SCHRIFTELIJKE OPDRACHT: Zet alle onderstaande rijen om in een JSON-lijst van strings, één string per regel en zonder lege regels.

FRAGMENTEN UIT RIJEN:
»»
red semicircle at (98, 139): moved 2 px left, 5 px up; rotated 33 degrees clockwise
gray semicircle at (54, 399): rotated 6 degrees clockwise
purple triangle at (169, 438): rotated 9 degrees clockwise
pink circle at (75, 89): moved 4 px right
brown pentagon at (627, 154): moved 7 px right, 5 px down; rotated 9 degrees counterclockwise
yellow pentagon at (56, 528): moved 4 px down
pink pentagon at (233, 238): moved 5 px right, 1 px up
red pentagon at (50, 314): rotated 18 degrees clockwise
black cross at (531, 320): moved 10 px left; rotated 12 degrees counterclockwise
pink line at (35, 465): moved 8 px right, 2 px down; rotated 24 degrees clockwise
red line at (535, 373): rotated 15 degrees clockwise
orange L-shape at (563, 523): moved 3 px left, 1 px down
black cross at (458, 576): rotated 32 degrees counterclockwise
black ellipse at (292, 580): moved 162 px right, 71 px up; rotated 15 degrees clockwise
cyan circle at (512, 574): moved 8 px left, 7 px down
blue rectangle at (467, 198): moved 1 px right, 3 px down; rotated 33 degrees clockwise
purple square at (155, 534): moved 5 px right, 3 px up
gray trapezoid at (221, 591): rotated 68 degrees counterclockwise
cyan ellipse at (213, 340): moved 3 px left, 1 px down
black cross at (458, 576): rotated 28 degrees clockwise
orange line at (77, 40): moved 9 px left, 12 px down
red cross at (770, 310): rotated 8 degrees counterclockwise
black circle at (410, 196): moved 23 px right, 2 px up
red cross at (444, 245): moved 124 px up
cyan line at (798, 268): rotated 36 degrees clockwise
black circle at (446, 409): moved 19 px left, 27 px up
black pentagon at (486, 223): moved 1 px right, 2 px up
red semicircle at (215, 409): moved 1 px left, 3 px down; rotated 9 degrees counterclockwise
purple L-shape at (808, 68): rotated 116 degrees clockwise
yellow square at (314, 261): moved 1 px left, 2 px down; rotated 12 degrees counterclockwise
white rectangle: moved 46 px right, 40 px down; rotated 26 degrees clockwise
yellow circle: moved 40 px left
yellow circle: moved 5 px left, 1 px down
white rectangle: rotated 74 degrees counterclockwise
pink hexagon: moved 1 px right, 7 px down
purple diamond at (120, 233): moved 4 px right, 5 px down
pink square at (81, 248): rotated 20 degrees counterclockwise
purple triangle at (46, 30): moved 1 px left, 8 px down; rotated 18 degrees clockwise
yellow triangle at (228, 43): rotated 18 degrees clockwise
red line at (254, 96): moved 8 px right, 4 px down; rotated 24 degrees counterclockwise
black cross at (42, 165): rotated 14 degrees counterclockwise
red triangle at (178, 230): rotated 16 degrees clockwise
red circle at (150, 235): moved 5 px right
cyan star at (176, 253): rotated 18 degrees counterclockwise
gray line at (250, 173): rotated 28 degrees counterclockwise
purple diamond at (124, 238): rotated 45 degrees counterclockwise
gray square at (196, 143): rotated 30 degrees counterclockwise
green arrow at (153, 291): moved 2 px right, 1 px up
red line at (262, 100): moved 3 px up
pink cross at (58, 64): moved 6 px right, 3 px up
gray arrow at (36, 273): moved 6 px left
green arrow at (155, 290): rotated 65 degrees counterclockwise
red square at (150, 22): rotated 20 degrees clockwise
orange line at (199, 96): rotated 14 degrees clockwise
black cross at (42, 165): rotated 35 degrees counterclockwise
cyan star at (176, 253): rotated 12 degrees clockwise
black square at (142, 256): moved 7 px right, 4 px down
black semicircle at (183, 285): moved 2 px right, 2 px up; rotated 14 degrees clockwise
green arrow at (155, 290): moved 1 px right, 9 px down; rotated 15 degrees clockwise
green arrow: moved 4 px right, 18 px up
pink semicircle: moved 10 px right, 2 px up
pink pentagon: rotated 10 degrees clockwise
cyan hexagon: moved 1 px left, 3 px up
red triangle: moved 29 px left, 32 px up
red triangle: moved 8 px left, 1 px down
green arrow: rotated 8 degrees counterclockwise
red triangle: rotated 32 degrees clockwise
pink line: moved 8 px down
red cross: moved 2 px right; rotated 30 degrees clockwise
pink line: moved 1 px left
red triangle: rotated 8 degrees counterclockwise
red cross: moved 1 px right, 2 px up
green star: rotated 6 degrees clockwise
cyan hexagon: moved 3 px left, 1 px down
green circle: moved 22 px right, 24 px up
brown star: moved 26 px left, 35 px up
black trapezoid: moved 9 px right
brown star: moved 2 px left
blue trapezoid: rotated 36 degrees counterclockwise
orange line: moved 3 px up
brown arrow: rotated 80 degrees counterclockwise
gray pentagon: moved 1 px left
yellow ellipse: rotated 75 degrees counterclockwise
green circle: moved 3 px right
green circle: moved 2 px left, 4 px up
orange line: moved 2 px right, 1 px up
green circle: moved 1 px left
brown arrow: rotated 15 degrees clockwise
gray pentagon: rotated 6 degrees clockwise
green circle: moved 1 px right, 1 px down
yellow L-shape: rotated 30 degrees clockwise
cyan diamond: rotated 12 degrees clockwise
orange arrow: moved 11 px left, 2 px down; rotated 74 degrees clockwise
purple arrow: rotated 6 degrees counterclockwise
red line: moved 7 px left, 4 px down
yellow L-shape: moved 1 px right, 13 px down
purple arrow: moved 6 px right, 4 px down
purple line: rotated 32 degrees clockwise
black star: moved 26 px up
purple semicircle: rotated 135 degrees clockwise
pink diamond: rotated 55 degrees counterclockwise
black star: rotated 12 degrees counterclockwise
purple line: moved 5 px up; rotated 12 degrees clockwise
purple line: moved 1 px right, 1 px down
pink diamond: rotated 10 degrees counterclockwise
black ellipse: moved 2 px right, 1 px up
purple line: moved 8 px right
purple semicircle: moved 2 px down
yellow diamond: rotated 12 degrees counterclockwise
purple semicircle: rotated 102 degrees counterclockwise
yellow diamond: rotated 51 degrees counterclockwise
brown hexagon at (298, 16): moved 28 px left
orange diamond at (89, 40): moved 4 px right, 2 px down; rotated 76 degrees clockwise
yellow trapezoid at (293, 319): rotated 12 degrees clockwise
««
JUIST ANTWOORD:
[
  "red semicircle at (98, 139): moved 2 px left, 5 px up; rotated 33 degrees clockwise",
  "gray semicircle at (54, 399): rotated 6 degrees clockwise",
  "purple triangle at (169, 438): rotated 9 degrees clockwise",
  "pink circle at (75, 89): moved 4 px right",
  "brown pentagon at (627, 154): moved 7 px right, 5 px down; rotated 9 degrees counterclockwise",
  "yellow pentagon at (56, 528): moved 4 px down",
  "pink pentagon at (233, 238): moved 5 px right, 1 px up",
  "red pentagon at (50, 314): rotated 18 degrees clockwise",
  "black cross at (531, 320): moved 10 px left; rotated 12 degrees counterclockwise",
  "pink line at (35, 465): moved 8 px right, 2 px down; rotated 24 degrees clockwise",
  "red line at (535, 373): rotated 15 degrees clockwise",
  "orange L-shape at (563, 523): moved 3 px left, 1 px down",
  "black cross at (458, 576): rotated 32 degrees counterclockwise",
  "black ellipse at (292, 580): moved 162 px right, 71 px up; rotated 15 degrees clockwise",
  "cyan circle at (512, 574): moved 8 px left, 7 px down",
  "blue rectangle at (467, 198): moved 1 px right, 3 px down; rotated 33 degrees clockwise",
  "purple square at (155, 534): moved 5 px right, 3 px up",
  "gray trapezoid at (221, 591): rotated 68 degrees counterclockwise",
  "cyan ellipse at (213, 340): moved 3 px left, 1 px down",
  "black cross at (458, 576): rotated 28 degrees clockwise",
  "orange line at (77, 40): moved 9 px left, 12 px down",
  "red cross at (770, 310): rotated 8 degrees counterclockwise",
  "black circle at (410, 196): moved 23 px right, 2 px up",
  "red cross at (444, 245): moved 124 px up",
  "cyan line at (798, 268): rotated 36 degrees clockwise",
  "black circle at (446, 409): moved 19 px left, 27 px up",
  "black pentagon at (486, 223): moved 1 px right, 2 px up",
  "red semicircle at (215, 409): moved 1 px left, 3 px down; rotated 9 degrees counterclockwise",
  "purple L-shape at (808, 68): rotated 116 degrees clockwise",
  "yellow square at (314, 261): moved 1 px left, 2 px down; rotated 12 degrees counterclockwise",
  "white rectangle: moved 46 px right, 40 px down; rotated 26 degrees clockwise",
  "yellow circle: moved 40 px left",
  "yellow circle: moved 5 px left, 1 px down",
  "white rectangle: rotated 74 degrees counterclockwise",
  "pink hexagon: moved 1 px right, 7 px down",
  "purple diamond at (120, 233): moved 4 px right, 5 px down",
  "pink square at (81, 248): rotated 20 degrees counterclockwise",
  "purple triangle at (46, 30): moved 1 px left, 8 px down; rotated 18 degrees clockwise",
  "yellow triangle at (228, 43): rotated 18 degrees clockwise",
  "red line at (254, 96): moved 8 px right, 4 px down; rotated 24 degrees counterclockwise",
  "black cross at (42, 165): rotated 14 degrees counterclockwise",
  "red triangle at (178, 230): rotated 16 degrees clockwise",
  "red circle at (150, 235): moved 5 px right",
  "cyan star at (176, 253): rotated 18 degrees counterclockwise",
  "gray line at (250, 173): rotated 28 degrees counterclockwise",
  "purple diamond at (124, 238): rotated 45 degrees counterclockwise",
  "gray square at (196, 143): rotated 30 degrees counterclockwise",
  "green arrow at (153, 291): moved 2 px right, 1 px up",
  "red line at (262, 100): moved 3 px up",
  "pink cross at (58, 64): moved 6 px right, 3 px up",
  "gray arrow at (36, 273): moved 6 px left",
  "green arrow at (155, 290): rotated 65 degrees counterclockwise",
  "red square at (150, 22): rotated 20 degrees clockwise",
  "orange line at (199, 96): rotated 14 degrees clockwise",
  "black cross at (42, 165): rotated 35 degrees counterclockwise",
  "cyan star at (176, 253): rotated 12 degrees clockwise",
  "black square at (142, 256): moved 7 px right, 4 px down",
  "black semicircle at (183, 285): moved 2 px right, 2 px up; rotated 14 degrees clockwise",
  "green arrow at (155, 290): moved 1 px right, 9 px down; rotated 15 degrees clockwise",
  "green arrow: moved 4 px right, 18 px up",
  "pink semicircle: moved 10 px right, 2 px up",
  "pink pentagon: rotated 10 degrees clockwise",
  "cyan hexagon: moved 1 px left, 3 px up",
  "red triangle: moved 29 px left, 32 px up",
  "red triangle: moved 8 px left, 1 px down",
  "green arrow: rotated 8 degrees counterclockwise",
  "red triangle: rotated 32 degrees clockwise",
  "pink line: moved 8 px down",
  "red cross: moved 2 px right; rotated 30 degrees clockwise",
  "pink line: moved 1 px left",
  "red triangle: rotated 8 degrees counterclockwise",
  "red cross: moved 1 px right, 2 px up",
  "green star: rotated 6 degrees clockwise",
  "cyan hexagon: moved 3 px left, 1 px down",
  "green circle: moved 22 px right, 24 px up",
  "brown star: moved 26 px left, 35 px up",
  "black trapezoid: moved 9 px right",
  "brown star: moved 2 px left",
  "blue trapezoid: rotated 36 degrees counterclockwise",
  "orange line: moved 3 px up",
  "brown arrow: rotated 80 degrees counterclockwise",
  "gray pentagon: moved 1 px left",
  "yellow ellipse: rotated 75 degrees counterclockwise",
  "green circle: moved 3 px right",
  "green circle: moved 2 px left, 4 px up",
  "orange line: moved 2 px right, 1 px up",
  "green circle: moved 1 px left",
  "brown arrow: rotated 15 degrees clockwise",
  "gray pentagon: rotated 6 degrees clockwise",
  "green circle: moved 1 px right, 1 px down",
  "yellow L-shape: rotated 30 degrees clockwise",
  "cyan diamond: rotated 12 degrees clockwise",
  "orange arrow: moved 11 px left, 2 px down; rotated 74 degrees clockwise",
  "purple arrow: rotated 6 degrees counterclockwise",
  "red line: moved 7 px left, 4 px down",
  "yellow L-shape: moved 1 px right, 13 px down",
  "purple arrow: moved 6 px right, 4 px down",
  "purple line: rotated 32 degrees clockwise",
  "black star: moved 26 px up",
  "purple semicircle: rotated 135 degrees clockwise",
  "pink diamond: rotated 55 degrees counterclockwise",
  "black star: rotated 12 degrees counterclockwise",
  "purple line: moved 5 px up; rotated 12 degrees clockwise",
  "purple line: moved 1 px right, 1 px down",
  "pink diamond: rotated 10 degrees counterclockwise",
  "black ellipse: moved 2 px right, 1 px up",
  "purple line: moved 8 px right",
  "purple semicircle: moved 2 px down",
  "yellow diamond: rotated 12 degrees counterclockwise",
  "purple semicircle: rotated 102 degrees counterclockwise",
  "yellow diamond: rotated 51 degrees counterclockwise",
  "brown hexagon at (298, 16): moved 28 px left",
  "orange diamond at (89, 40): moved 4 px right, 2 px down; rotated 76 degrees clockwise",
  "yellow trapezoid at (293, 319): rotated 12 degrees clockwise"
]